WORK REQUIRED:
Nothing but an exact repeat of the data, with pictures removed, belongs in the answer.

AVAILABLE DATA:
= = = = = = =

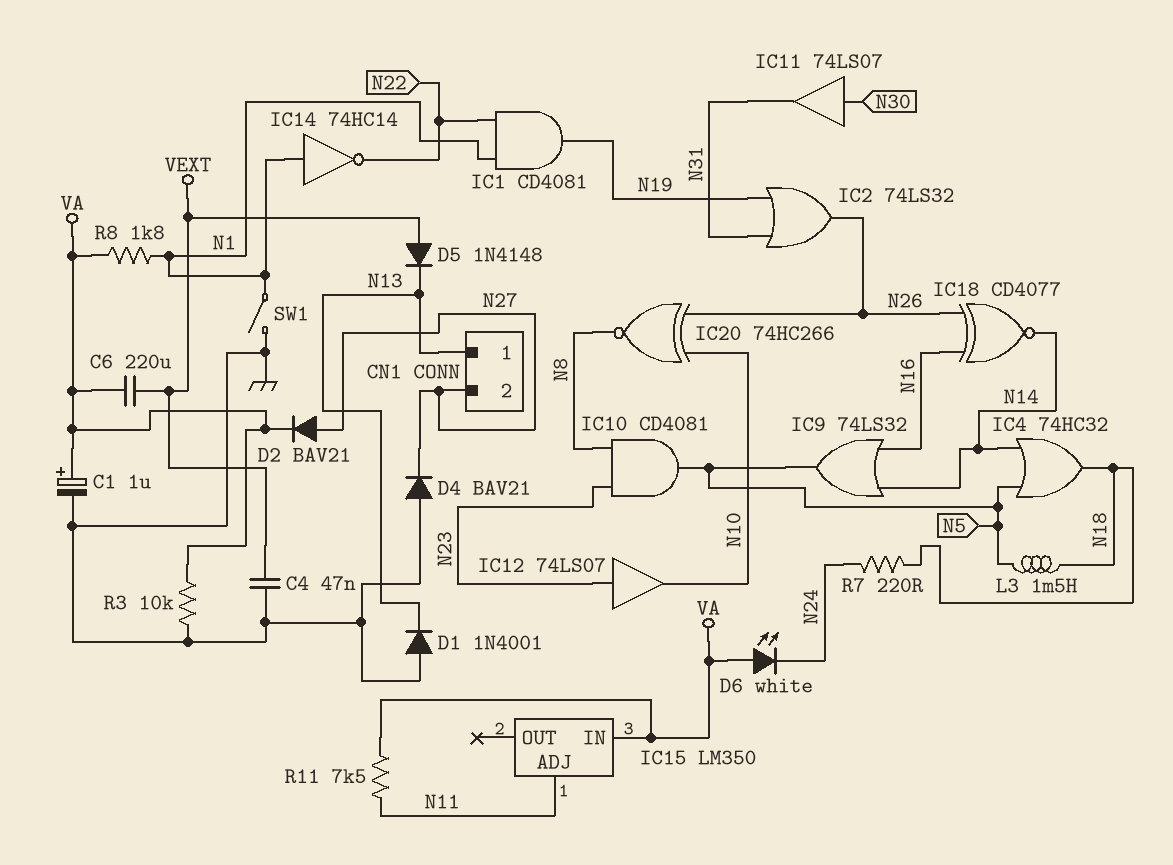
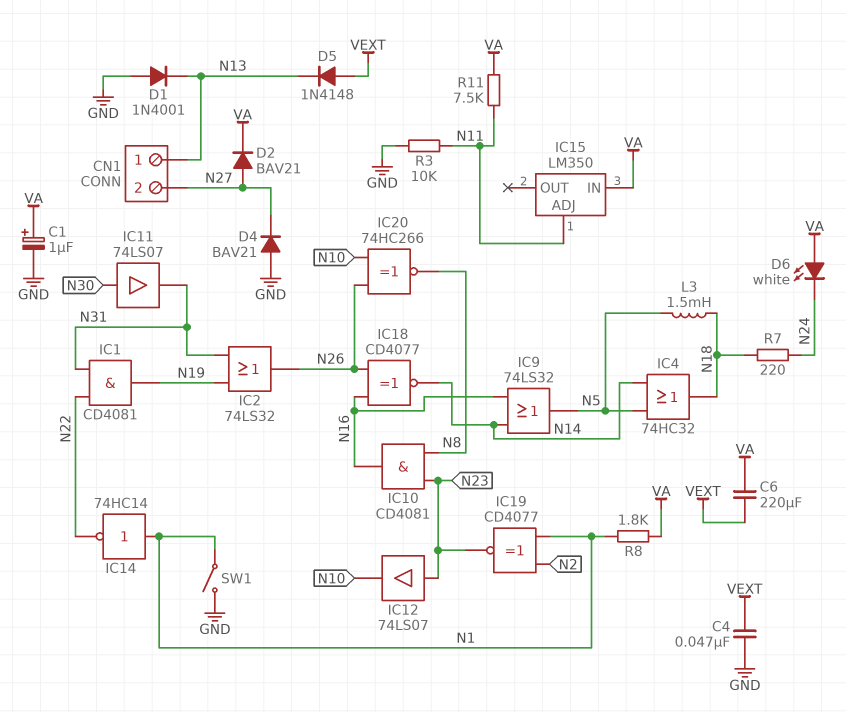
IC1: AND CD4081 (in N1, in N22, out N19) -> AND CD4081 (in N22, in N31, out N19)
IC10: AND CD4081 (in N8, in N23, out N5) -> AND CD4081 (in N8, in N23, out N16)
IC19: none -> XNOR CD4077 (in N1, in N2, out N23)
R3: 10k (GND, VA) -> 10k (GND, N11)

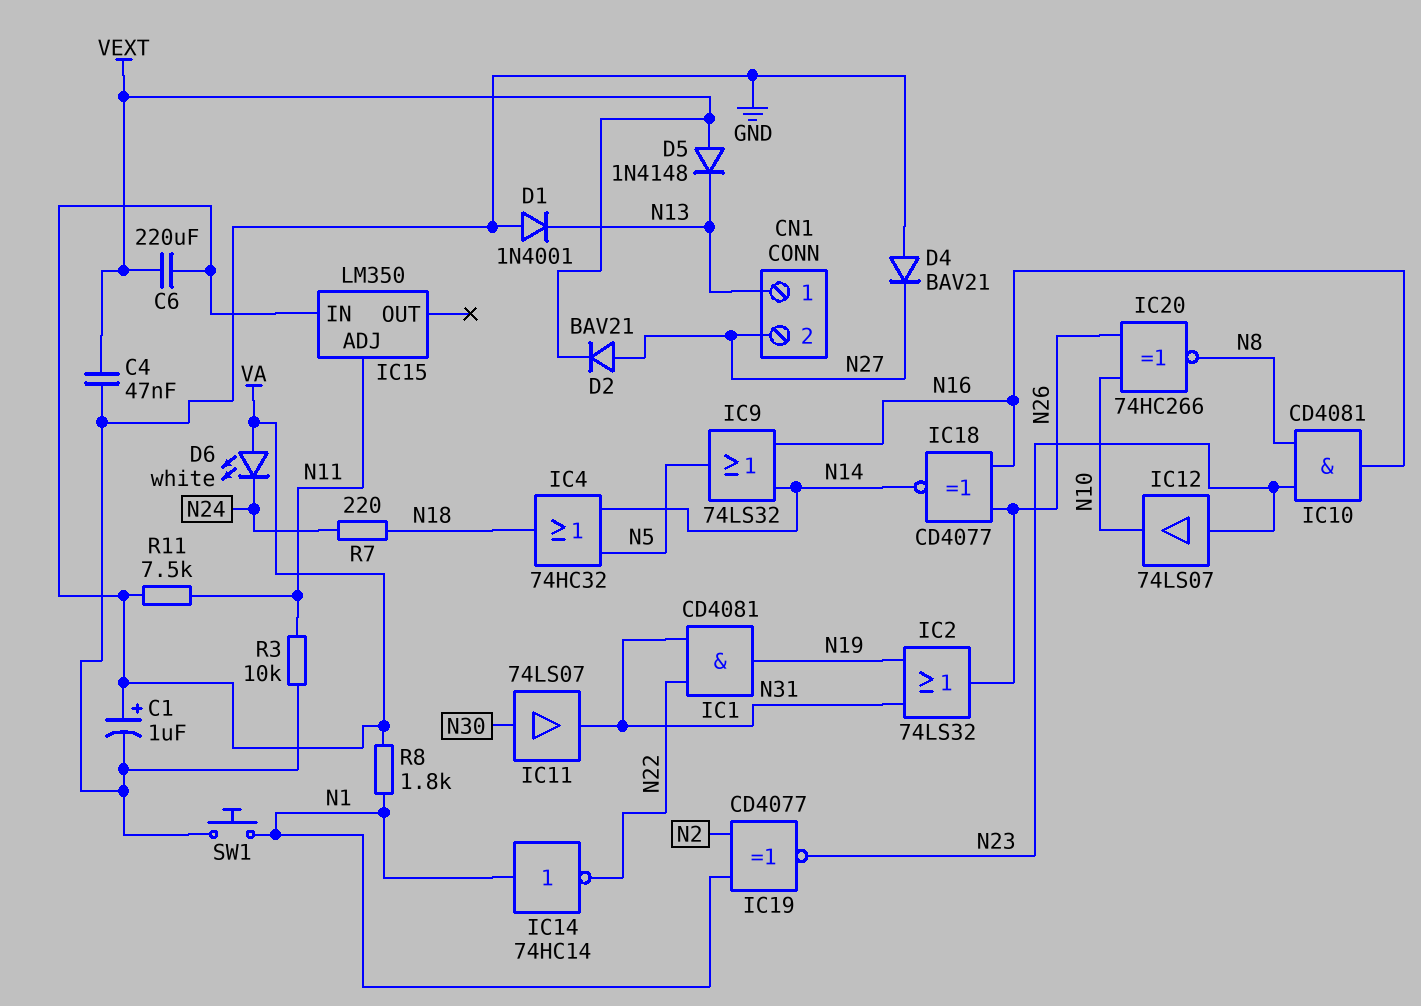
D2: diode BAV21 (A N27, K VA) -> diode BAV21 (A N27, K VEXT)
L3: 1.5mH (N5, N18) -> none
SW1: switch (GND, N1) -> button (GND, N1)

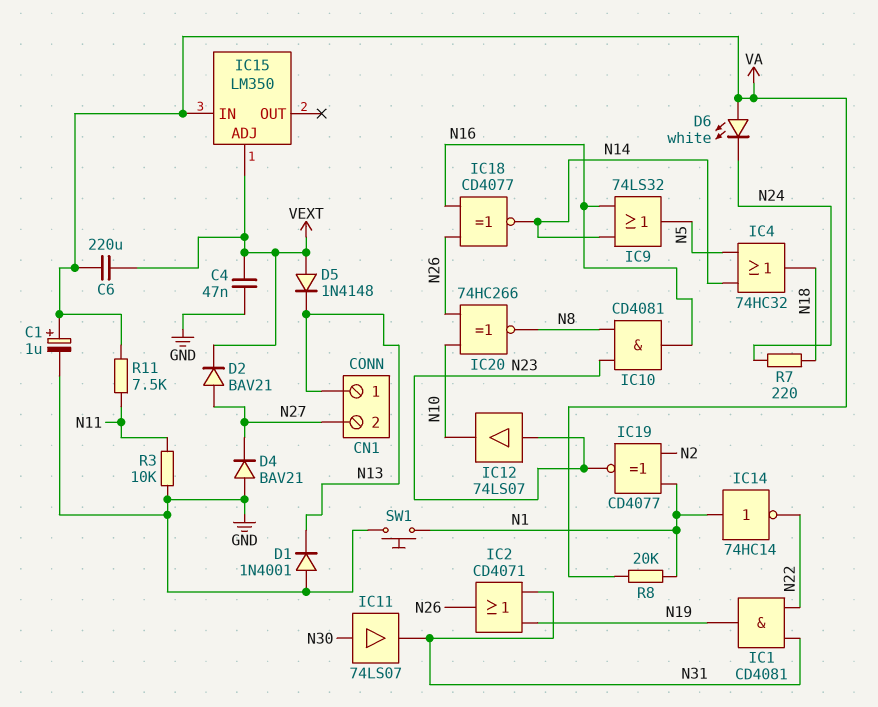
IC2: OR 74LS32 (in N19, in N31, out N26) -> OR CD4071 (in N19, in N31, out N26)
IC15 pin ADJ: N11 -> VEXT
R8: 1.8k (N1, VA) -> 20k (N1, VA)

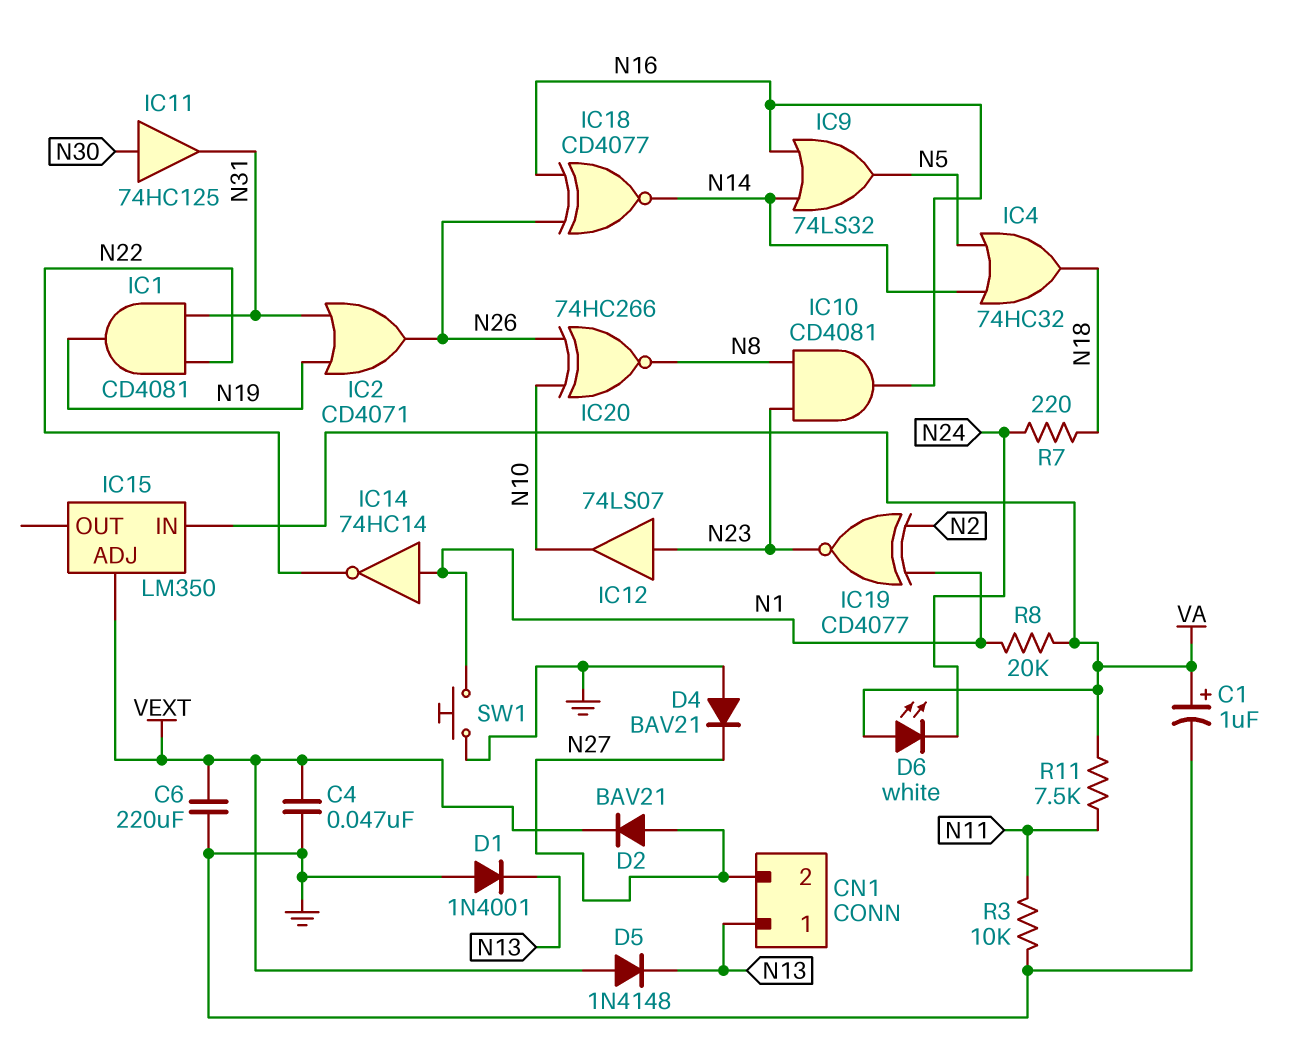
C6: 220uF (VA, VEXT) -> 220uF (GND, VEXT)
IC11: buffer 74LS07 (in N30, out N31) -> buffer 74HC125 (in N30, out N31)

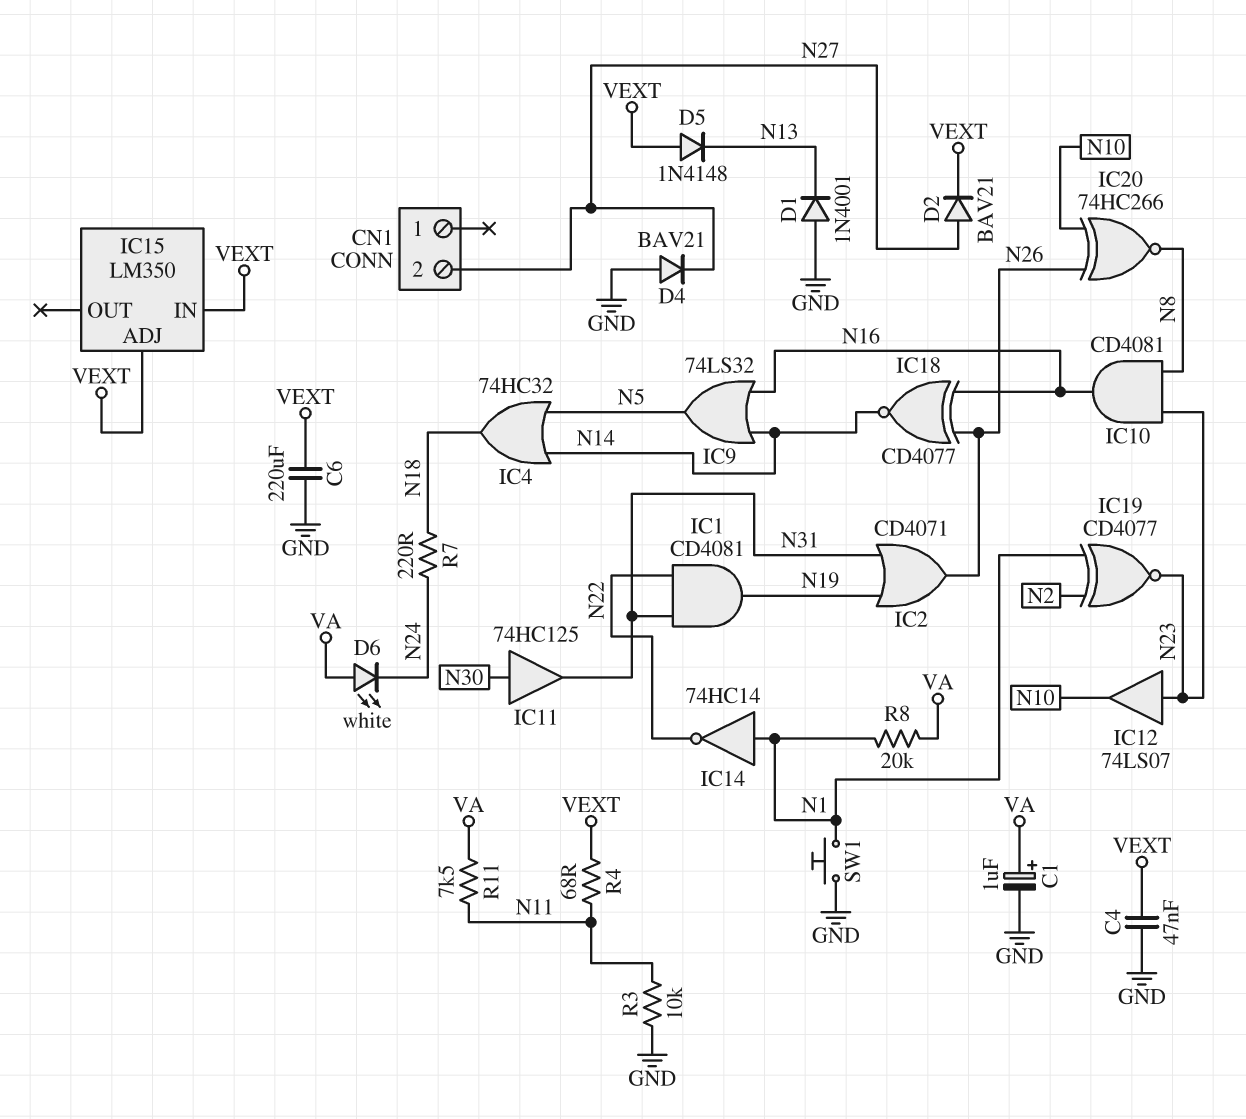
CN1 pin 1: N13 -> none
IC15 pin IN: VA -> VEXT
R4: none -> 68 (N11, VEXT)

= = = = = = =

ANSWER TO THE EXERCISE:
IC1: AND CD4081 (in N1, in N22, out N19) -> AND CD4081 (in N22, in N31, out N19)
IC10: AND CD4081 (in N8, in N23, out N5) -> AND CD4081 (in N8, in N23, out N16)
IC19: none -> XNOR CD4077 (in N1, in N2, out N23)
R3: 10k (GND, VA) -> 10k (GND, N11)

D2: diode BAV21 (A N27, K VA) -> diode BAV21 (A N27, K VEXT)
L3: 1.5mH (N5, N18) -> none
SW1: switch (GND, N1) -> button (GND, N1)

IC2: OR 74LS32 (in N19, in N31, out N26) -> OR CD4071 (in N19, in N31, out N26)
IC15 pin ADJ: N11 -> VEXT
R8: 1.8k (N1, VA) -> 20k (N1, VA)

C6: 220uF (VA, VEXT) -> 220uF (GND, VEXT)
IC11: buffer 74LS07 (in N30, out N31) -> buffer 74HC125 (in N30, out N31)

CN1 pin 1: N13 -> none
IC15 pin IN: VA -> VEXT
R4: none -> 68 (N11, VEXT)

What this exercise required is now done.